• _TO DO_
Restate the records word for word. Include no pictures.

• _INPUT DATA_
[Start of section]

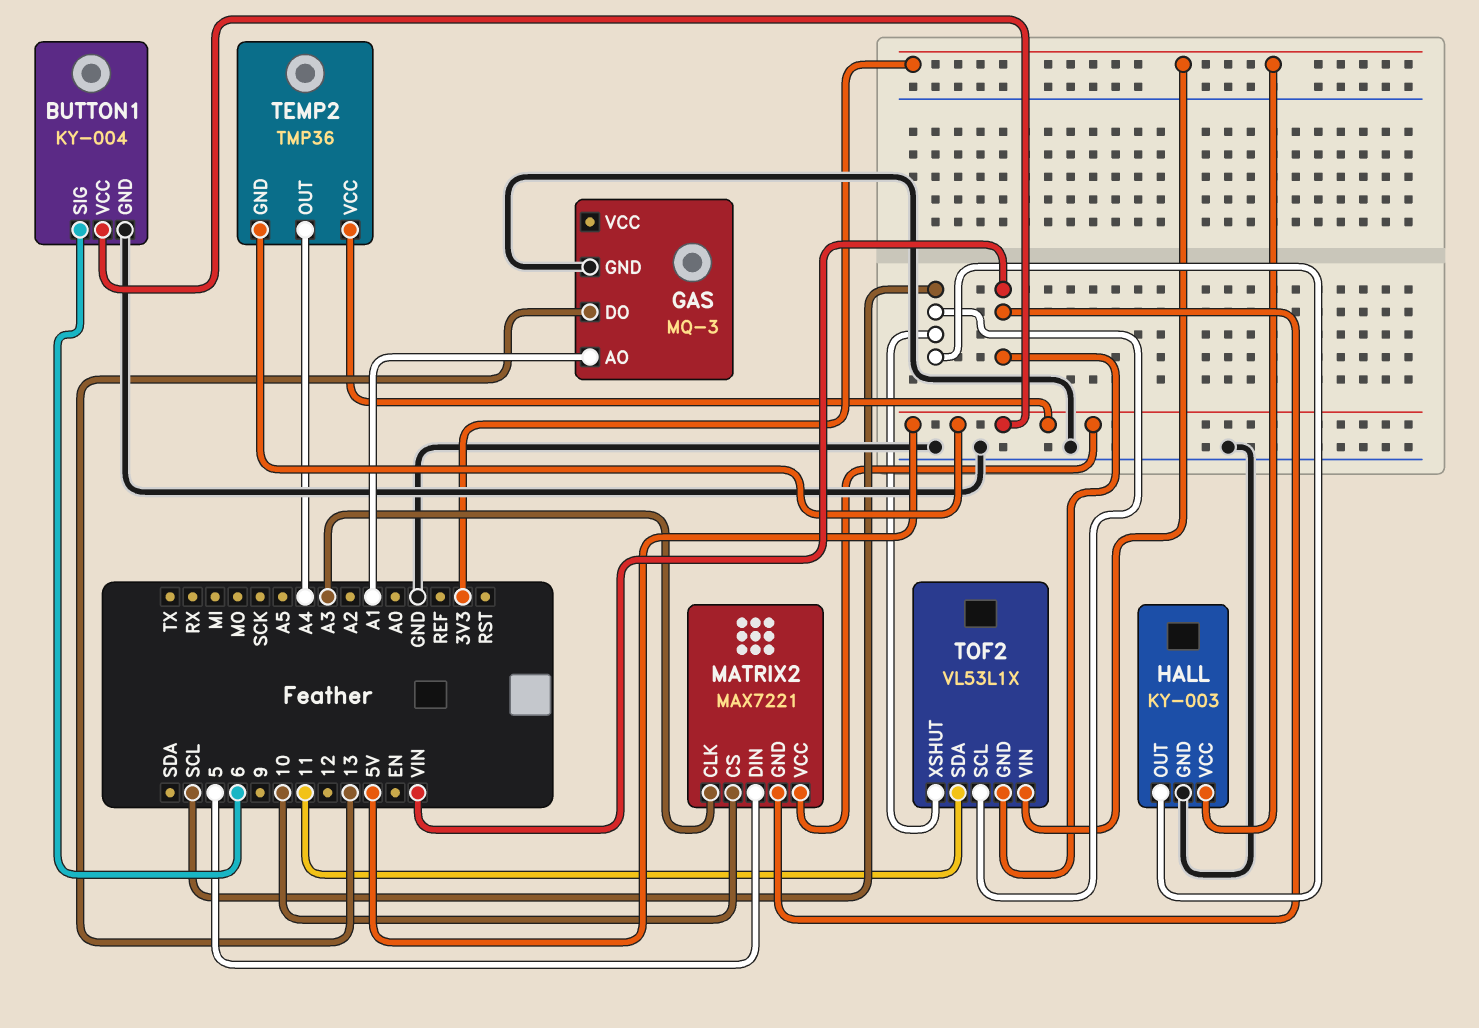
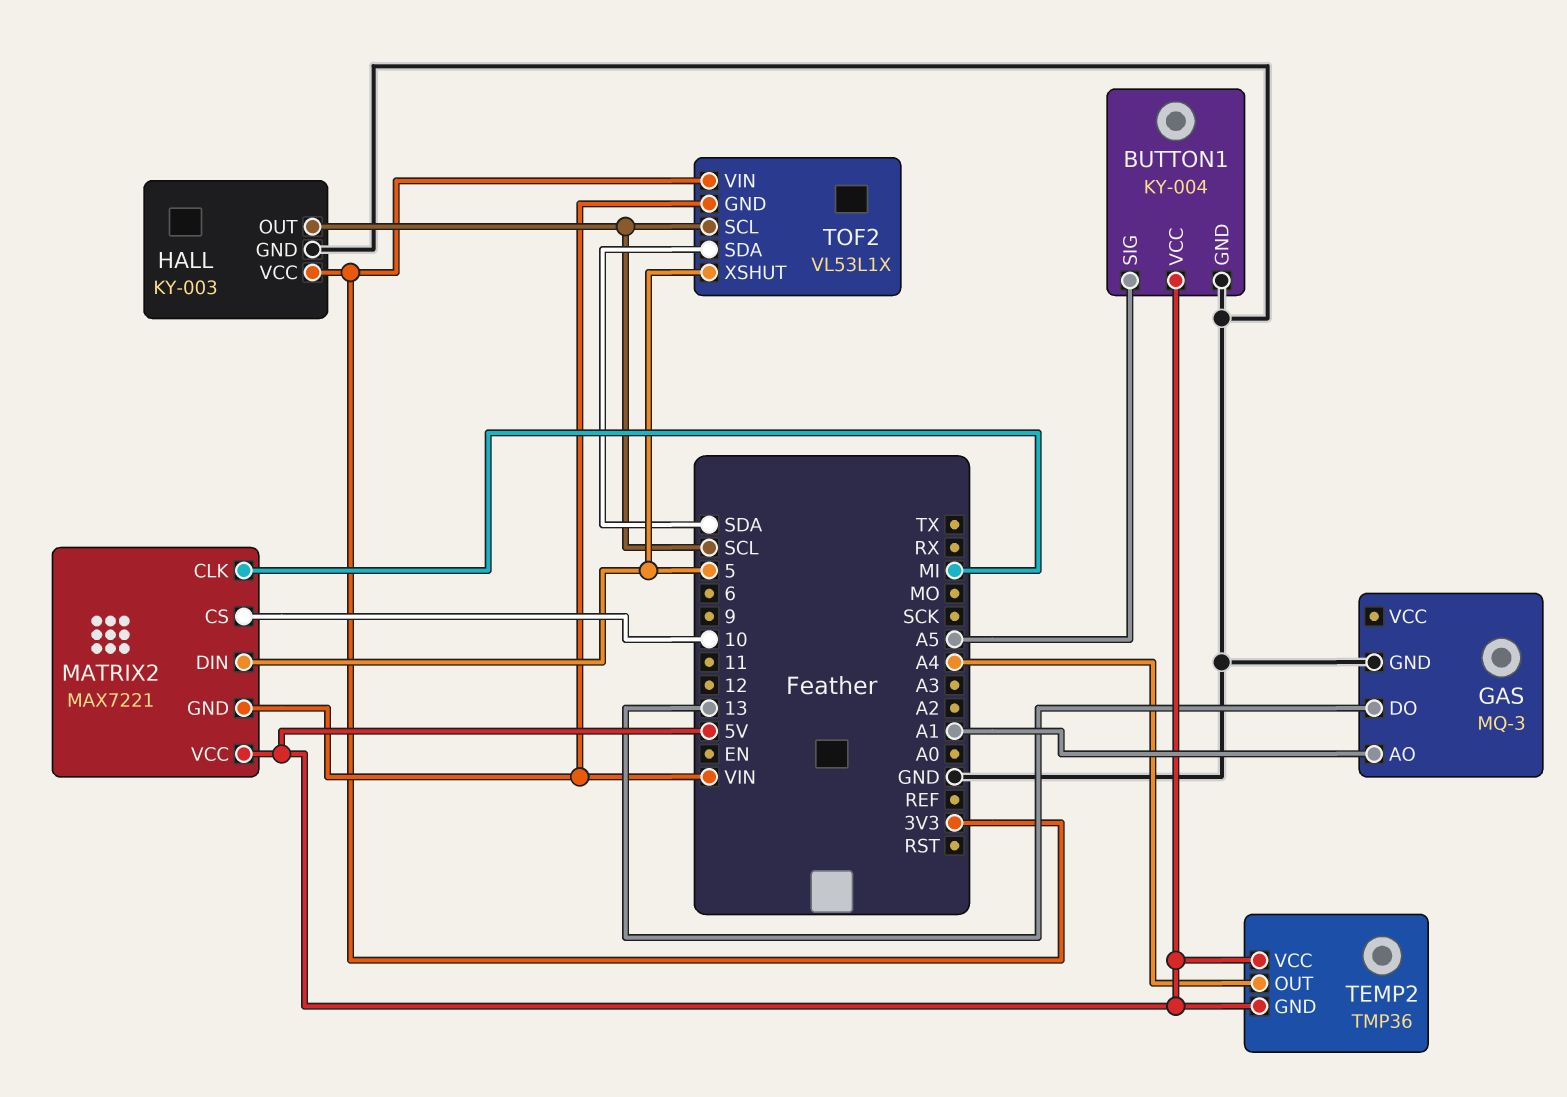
BUTTON1 pin SIG: 6 -> A5
MATRIX2 pin CLK: A3 -> MI
TOF2 pin SDA: 11 -> SDA
TOF2 pin XSHUT: SCL -> 5

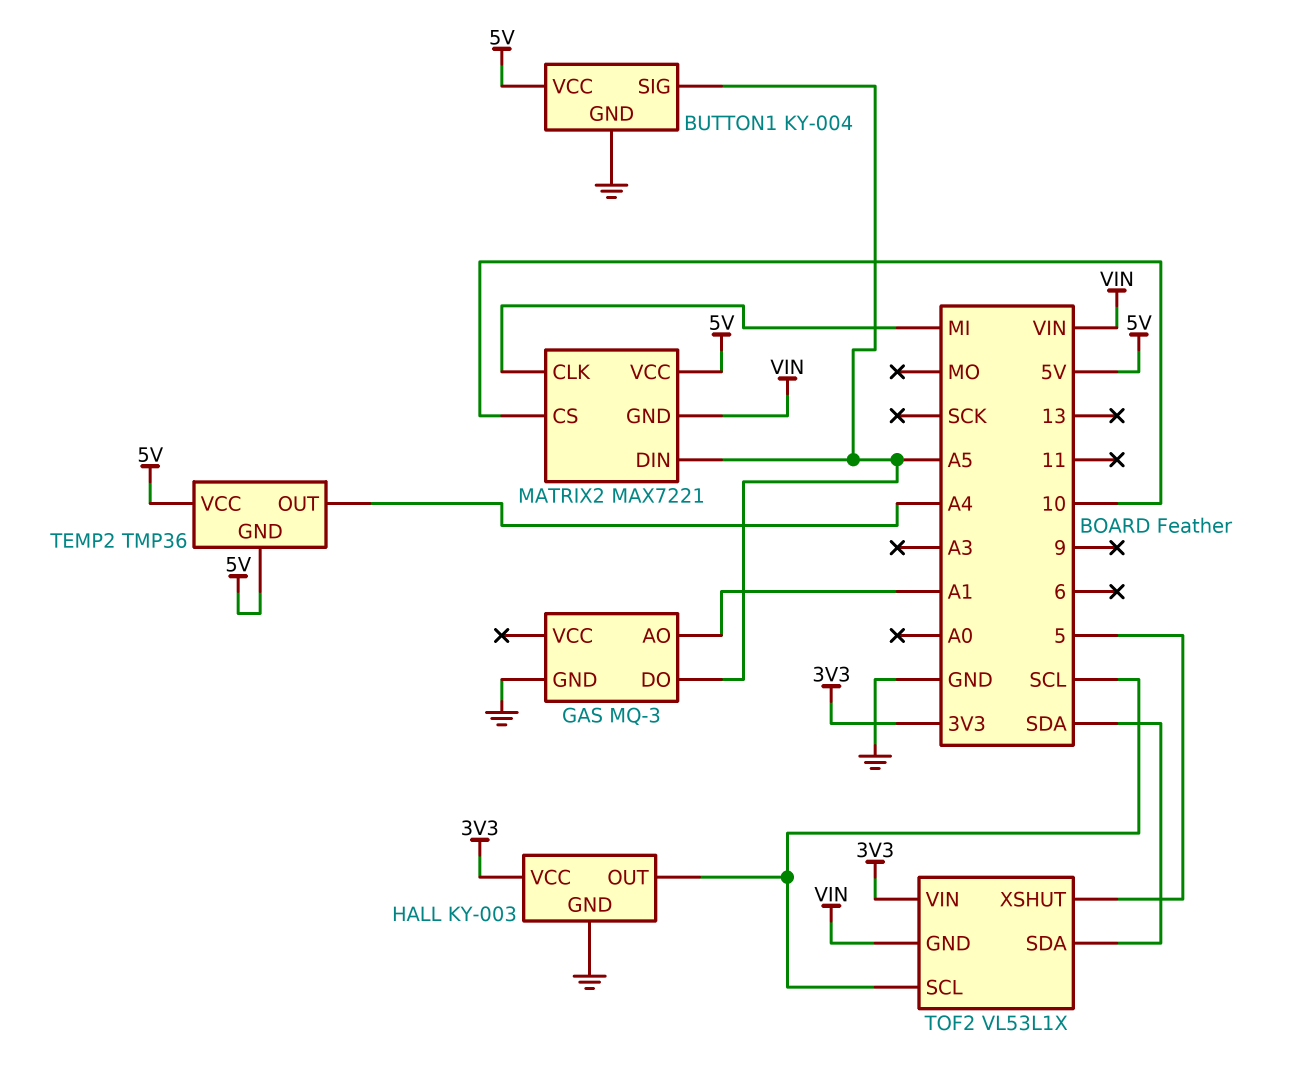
GAS pin DO: 13 -> A5
MATRIX2 pin DIN: 5 -> A5

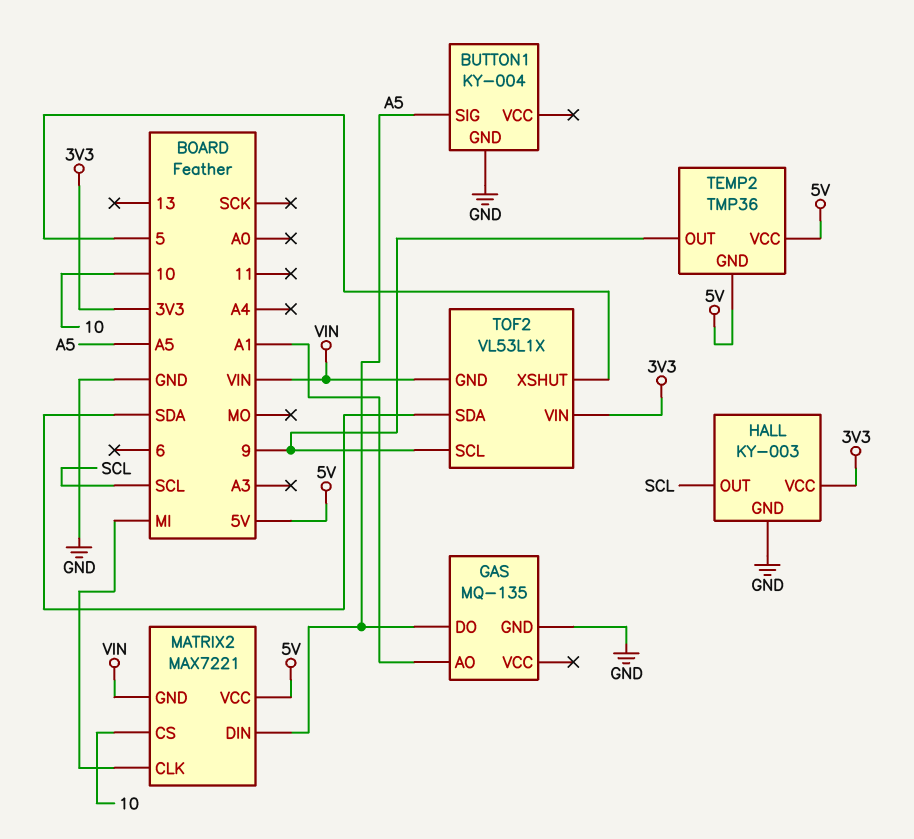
BUTTON1 pin VCC: 5V -> none
GAS: MQ-3 -> MQ-135
TEMP2 pin OUT: A4 -> 9
TOF2 pin SCL: SCL -> 9

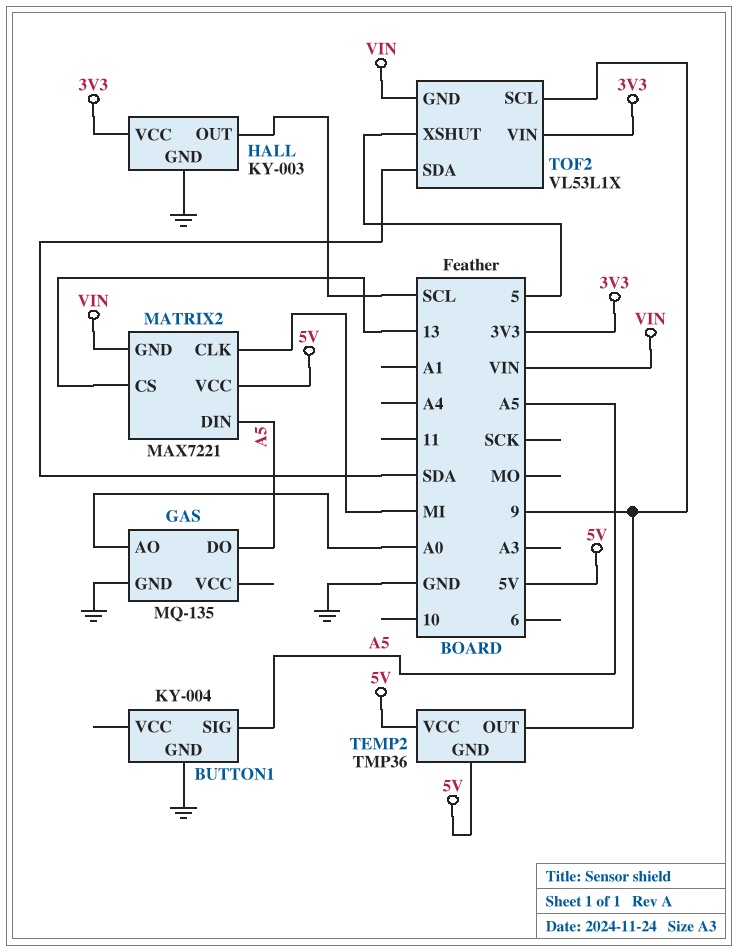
GAS pin AO: A1 -> A0
MATRIX2 pin CS: 10 -> 13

[End of section]

• _EXERCISE RESULT_
BUTTON1 pin SIG: 6 -> A5
MATRIX2 pin CLK: A3 -> MI
TOF2 pin SDA: 11 -> SDA
TOF2 pin XSHUT: SCL -> 5

GAS pin DO: 13 -> A5
MATRIX2 pin DIN: 5 -> A5

BUTTON1 pin VCC: 5V -> none
GAS: MQ-3 -> MQ-135
TEMP2 pin OUT: A4 -> 9
TOF2 pin SCL: SCL -> 9

GAS pin AO: A1 -> A0
MATRIX2 pin CS: 10 -> 13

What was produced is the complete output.